• **EXERCISE MATERIALS**
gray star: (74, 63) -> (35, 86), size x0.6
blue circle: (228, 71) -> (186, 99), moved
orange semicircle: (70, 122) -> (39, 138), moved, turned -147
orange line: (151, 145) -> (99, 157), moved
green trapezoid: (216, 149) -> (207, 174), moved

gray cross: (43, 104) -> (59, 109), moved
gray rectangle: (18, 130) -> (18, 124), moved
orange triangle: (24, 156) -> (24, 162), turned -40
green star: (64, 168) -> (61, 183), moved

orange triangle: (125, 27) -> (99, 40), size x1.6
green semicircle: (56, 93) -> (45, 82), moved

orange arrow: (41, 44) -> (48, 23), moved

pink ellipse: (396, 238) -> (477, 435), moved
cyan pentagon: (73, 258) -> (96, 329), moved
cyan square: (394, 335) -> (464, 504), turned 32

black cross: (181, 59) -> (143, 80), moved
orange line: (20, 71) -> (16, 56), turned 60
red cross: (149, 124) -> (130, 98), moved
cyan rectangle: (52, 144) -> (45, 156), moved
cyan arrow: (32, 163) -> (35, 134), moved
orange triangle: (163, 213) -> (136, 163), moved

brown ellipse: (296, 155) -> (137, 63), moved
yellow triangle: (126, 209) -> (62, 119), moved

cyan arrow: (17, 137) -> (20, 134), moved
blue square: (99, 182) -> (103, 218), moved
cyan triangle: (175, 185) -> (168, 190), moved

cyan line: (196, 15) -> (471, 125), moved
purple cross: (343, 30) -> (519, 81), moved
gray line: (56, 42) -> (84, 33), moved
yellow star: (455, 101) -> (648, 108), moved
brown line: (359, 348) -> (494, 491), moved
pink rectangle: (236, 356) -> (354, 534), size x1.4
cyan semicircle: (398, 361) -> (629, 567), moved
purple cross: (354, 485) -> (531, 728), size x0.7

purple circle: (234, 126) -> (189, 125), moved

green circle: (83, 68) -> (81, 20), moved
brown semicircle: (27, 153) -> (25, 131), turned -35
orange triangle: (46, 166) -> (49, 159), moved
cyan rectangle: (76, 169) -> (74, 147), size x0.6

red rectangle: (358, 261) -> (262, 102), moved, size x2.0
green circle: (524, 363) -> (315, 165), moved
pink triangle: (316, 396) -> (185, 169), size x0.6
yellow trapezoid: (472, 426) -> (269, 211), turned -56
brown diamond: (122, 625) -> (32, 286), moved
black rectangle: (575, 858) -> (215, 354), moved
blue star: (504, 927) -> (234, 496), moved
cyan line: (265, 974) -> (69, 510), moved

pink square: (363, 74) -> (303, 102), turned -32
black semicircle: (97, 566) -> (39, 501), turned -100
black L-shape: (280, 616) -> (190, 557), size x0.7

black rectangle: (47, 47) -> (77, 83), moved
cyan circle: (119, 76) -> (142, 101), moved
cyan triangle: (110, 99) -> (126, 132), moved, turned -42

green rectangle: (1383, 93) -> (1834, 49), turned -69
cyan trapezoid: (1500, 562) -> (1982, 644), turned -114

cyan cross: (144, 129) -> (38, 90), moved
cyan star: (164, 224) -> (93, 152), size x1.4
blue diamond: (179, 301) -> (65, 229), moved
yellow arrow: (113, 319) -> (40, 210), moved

• **YOUR INSTRUCTIONS**
Find and copy every line in the entries above where the string "gray" occurs.

• **TASK ANSWER**
gray star: (74, 63) -> (35, 86), size x0.6
gray cross: (43, 104) -> (59, 109), moved
gray rectangle: (18, 130) -> (18, 124), moved
gray line: (56, 42) -> (84, 33), moved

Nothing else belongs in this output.